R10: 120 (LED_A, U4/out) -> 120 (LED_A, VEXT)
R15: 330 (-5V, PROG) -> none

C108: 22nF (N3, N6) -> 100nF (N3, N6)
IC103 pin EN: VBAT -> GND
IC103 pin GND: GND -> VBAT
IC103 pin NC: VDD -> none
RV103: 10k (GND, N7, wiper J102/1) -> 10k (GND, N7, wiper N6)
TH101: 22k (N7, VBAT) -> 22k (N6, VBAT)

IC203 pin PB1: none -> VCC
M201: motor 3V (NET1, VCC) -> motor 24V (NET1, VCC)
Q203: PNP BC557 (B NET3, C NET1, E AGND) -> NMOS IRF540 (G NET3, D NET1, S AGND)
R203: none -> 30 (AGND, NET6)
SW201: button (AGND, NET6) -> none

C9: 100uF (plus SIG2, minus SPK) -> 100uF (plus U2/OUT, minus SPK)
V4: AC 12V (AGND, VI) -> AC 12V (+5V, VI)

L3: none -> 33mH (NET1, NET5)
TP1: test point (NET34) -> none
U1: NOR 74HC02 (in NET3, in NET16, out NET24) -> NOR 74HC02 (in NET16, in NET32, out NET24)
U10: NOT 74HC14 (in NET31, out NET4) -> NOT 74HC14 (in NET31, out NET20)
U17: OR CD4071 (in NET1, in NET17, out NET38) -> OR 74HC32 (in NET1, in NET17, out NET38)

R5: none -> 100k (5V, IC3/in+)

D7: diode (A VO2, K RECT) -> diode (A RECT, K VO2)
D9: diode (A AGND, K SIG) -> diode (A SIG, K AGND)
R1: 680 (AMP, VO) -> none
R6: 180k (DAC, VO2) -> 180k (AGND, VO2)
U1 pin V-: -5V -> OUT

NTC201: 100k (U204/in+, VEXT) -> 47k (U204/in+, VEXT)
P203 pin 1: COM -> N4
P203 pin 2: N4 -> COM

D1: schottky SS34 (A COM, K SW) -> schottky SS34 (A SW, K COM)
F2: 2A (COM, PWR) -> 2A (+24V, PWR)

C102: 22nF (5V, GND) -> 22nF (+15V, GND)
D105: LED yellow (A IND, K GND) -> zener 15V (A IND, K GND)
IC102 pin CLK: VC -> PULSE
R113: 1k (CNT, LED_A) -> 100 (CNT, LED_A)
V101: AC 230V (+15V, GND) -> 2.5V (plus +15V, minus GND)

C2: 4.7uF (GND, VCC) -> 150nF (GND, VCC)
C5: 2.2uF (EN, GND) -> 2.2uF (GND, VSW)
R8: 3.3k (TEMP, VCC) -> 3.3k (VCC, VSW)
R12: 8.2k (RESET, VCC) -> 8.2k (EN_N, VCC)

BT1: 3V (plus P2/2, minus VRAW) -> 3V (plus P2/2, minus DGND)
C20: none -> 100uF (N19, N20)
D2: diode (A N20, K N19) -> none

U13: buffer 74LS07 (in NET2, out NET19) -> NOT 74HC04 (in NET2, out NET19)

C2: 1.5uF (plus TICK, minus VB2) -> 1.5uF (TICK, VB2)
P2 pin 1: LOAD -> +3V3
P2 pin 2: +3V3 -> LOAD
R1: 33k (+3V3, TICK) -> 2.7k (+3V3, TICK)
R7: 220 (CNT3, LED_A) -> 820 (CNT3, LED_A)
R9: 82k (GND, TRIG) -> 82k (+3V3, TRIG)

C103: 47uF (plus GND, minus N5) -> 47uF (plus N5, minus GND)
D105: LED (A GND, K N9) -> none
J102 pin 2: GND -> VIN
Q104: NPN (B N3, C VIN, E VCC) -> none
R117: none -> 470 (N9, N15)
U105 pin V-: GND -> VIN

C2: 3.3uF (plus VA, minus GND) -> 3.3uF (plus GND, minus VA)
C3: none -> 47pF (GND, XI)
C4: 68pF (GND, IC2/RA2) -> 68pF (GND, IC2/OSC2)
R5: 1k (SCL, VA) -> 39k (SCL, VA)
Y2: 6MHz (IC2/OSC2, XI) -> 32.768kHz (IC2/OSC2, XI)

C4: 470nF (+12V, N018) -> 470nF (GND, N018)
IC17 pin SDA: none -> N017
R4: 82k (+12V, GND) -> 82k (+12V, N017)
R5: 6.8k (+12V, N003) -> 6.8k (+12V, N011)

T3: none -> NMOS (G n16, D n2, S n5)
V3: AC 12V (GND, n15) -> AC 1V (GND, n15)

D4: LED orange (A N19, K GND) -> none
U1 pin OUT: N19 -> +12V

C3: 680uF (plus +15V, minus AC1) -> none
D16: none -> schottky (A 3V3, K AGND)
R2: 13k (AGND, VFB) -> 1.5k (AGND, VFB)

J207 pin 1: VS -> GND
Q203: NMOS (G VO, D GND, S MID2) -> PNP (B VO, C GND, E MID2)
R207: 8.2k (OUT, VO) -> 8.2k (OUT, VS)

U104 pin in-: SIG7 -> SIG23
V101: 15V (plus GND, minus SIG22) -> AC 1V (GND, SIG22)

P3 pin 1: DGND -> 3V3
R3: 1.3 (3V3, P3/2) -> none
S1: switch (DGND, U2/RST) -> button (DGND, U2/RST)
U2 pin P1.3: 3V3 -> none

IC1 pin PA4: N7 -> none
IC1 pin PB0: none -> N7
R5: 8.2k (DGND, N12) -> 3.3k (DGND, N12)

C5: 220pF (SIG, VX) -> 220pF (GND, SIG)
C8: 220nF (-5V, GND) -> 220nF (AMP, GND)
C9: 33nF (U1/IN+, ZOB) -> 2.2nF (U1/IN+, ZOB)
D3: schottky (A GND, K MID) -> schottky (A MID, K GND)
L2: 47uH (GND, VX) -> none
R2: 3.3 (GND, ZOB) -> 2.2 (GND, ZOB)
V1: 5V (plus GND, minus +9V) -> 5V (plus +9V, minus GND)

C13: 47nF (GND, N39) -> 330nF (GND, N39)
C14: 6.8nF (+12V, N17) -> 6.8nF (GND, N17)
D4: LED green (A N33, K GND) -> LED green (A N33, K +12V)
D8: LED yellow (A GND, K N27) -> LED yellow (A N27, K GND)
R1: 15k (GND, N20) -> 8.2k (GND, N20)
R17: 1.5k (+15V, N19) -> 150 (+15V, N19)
=======
Your task is to return all of the material exactly.

:: Solution for this exercise ::
R10: 120 (LED_A, U4/out) -> 120 (LED_A, VEXT)
R15: 330 (-5V, PROG) -> none

C108: 22nF (N3, N6) -> 100nF (N3, N6)
IC103 pin EN: VBAT -> GND
IC103 pin GND: GND -> VBAT
IC103 pin NC: VDD -> none
RV103: 10k (GND, N7, wiper J102/1) -> 10k (GND, N7, wiper N6)
TH101: 22k (N7, VBAT) -> 22k (N6, VBAT)

IC203 pin PB1: none -> VCC
M201: motor 3V (NET1, VCC) -> motor 24V (NET1, VCC)
Q203: PNP BC557 (B NET3, C NET1, E AGND) -> NMOS IRF540 (G NET3, D NET1, S AGND)
R203: none -> 30 (AGND, NET6)
SW201: button (AGND, NET6) -> none

C9: 100uF (plus SIG2, minus SPK) -> 100uF (plus U2/OUT, minus SPK)
V4: AC 12V (AGND, VI) -> AC 12V (+5V, VI)

L3: none -> 33mH (NET1, NET5)
TP1: test point (NET34) -> none
U1: NOR 74HC02 (in NET3, in NET16, out NET24) -> NOR 74HC02 (in NET16, in NET32, out NET24)
U10: NOT 74HC14 (in NET31, out NET4) -> NOT 74HC14 (in NET31, out NET20)
U17: OR CD4071 (in NET1, in NET17, out NET38) -> OR 74HC32 (in NET1, in NET17, out NET38)

R5: none -> 100k (5V, IC3/in+)

D7: diode (A VO2, K RECT) -> diode (A RECT, K VO2)
D9: diode (A AGND, K SIG) -> diode (A SIG, K AGND)
R1: 680 (AMP, VO) -> none
R6: 180k (DAC, VO2) -> 180k (AGND, VO2)
U1 pin V-: -5V -> OUT

NTC201: 100k (U204/in+, VEXT) -> 47k (U204/in+, VEXT)
P203 pin 1: COM -> N4
P203 pin 2: N4 -> COM

D1: schottky SS34 (A COM, K SW) -> schottky SS34 (A SW, K COM)
F2: 2A (COM, PWR) -> 2A (+24V, PWR)

C102: 22nF (5V, GND) -> 22nF (+15V, GND)
D105: LED yellow (A IND, K GND) -> zener 15V (A IND, K GND)
IC102 pin CLK: VC -> PULSE
R113: 1k (CNT, LED_A) -> 100 (CNT, LED_A)
V101: AC 230V (+15V, GND) -> 2.5V (plus +15V, minus GND)

C2: 4.7uF (GND, VCC) -> 150nF (GND, VCC)
C5: 2.2uF (EN, GND) -> 2.2uF (GND, VSW)
R8: 3.3k (TEMP, VCC) -> 3.3k (VCC, VSW)
R12: 8.2k (RESET, VCC) -> 8.2k (EN_N, VCC)

BT1: 3V (plus P2/2, minus VRAW) -> 3V (plus P2/2, minus DGND)
C20: none -> 100uF (N19, N20)
D2: diode (A N20, K N19) -> none

U13: buffer 74LS07 (in NET2, out NET19) -> NOT 74HC04 (in NET2, out NET19)

C2: 1.5uF (plus TICK, minus VB2) -> 1.5uF (TICK, VB2)
P2 pin 1: LOAD -> +3V3
P2 pin 2: +3V3 -> LOAD
R1: 33k (+3V3, TICK) -> 2.7k (+3V3, TICK)
R7: 220 (CNT3, LED_A) -> 820 (CNT3, LED_A)
R9: 82k (GND, TRIG) -> 82k (+3V3, TRIG)

C103: 47uF (plus GND, minus N5) -> 47uF (plus N5, minus GND)
D105: LED (A GND, K N9) -> none
J102 pin 2: GND -> VIN
Q104: NPN (B N3, C VIN, E VCC) -> none
R117: none -> 470 (N9, N15)
U105 pin V-: GND -> VIN

C2: 3.3uF (plus VA, minus GND) -> 3.3uF (plus GND, minus VA)
C3: none -> 47pF (GND, XI)
C4: 68pF (GND, IC2/RA2) -> 68pF (GND, IC2/OSC2)
R5: 1k (SCL, VA) -> 39k (SCL, VA)
Y2: 6MHz (IC2/OSC2, XI) -> 32.768kHz (IC2/OSC2, XI)

C4: 470nF (+12V, N018) -> 470nF (GND, N018)
IC17 pin SDA: none -> N017
R4: 82k (+12V, GND) -> 82k (+12V, N017)
R5: 6.8k (+12V, N003) -> 6.8k (+12V, N011)

T3: none -> NMOS (G n16, D n2, S n5)
V3: AC 12V (GND, n15) -> AC 1V (GND, n15)

D4: LED orange (A N19, K GND) -> none
U1 pin OUT: N19 -> +12V

C3: 680uF (plus +15V, minus AC1) -> none
D16: none -> schottky (A 3V3, K AGND)
R2: 13k (AGND, VFB) -> 1.5k (AGND, VFB)

J207 pin 1: VS -> GND
Q203: NMOS (G VO, D GND, S MID2) -> PNP (B VO, C GND, E MID2)
R207: 8.2k (OUT, VO) -> 8.2k (OUT, VS)

U104 pin in-: SIG7 -> SIG23
V101: 15V (plus GND, minus SIG22) -> AC 1V (GND, SIG22)

P3 pin 1: DGND -> 3V3
R3: 1.3 (3V3, P3/2) -> none
S1: switch (DGND, U2/RST) -> button (DGND, U2/RST)
U2 pin P1.3: 3V3 -> none

IC1 pin PA4: N7 -> none
IC1 pin PB0: none -> N7
R5: 8.2k (DGND, N12) -> 3.3k (DGND, N12)

C5: 220pF (SIG, VX) -> 220pF (GND, SIG)
C8: 220nF (-5V, GND) -> 220nF (AMP, GND)
C9: 33nF (U1/IN+, ZOB) -> 2.2nF (U1/IN+, ZOB)
D3: schottky (A GND, K MID) -> schottky (A MID, K GND)
L2: 47uH (GND, VX) -> none
R2: 3.3 (GND, ZOB) -> 2.2 (GND, ZOB)
V1: 5V (plus GND, minus +9V) -> 5V (plus +9V, minus GND)

C13: 47nF (GND, N39) -> 330nF (GND, N39)
C14: 6.8nF (+12V, N17) -> 6.8nF (GND, N17)
D4: LED green (A N33, K GND) -> LED green (A N33, K +12V)
D8: LED yellow (A GND, K N27) -> LED yellow (A N27, K GND)
R1: 15k (GND, N20) -> 8.2k (GND, N20)
R17: 1.5k (+15V, N19) -> 150 (+15V, N19)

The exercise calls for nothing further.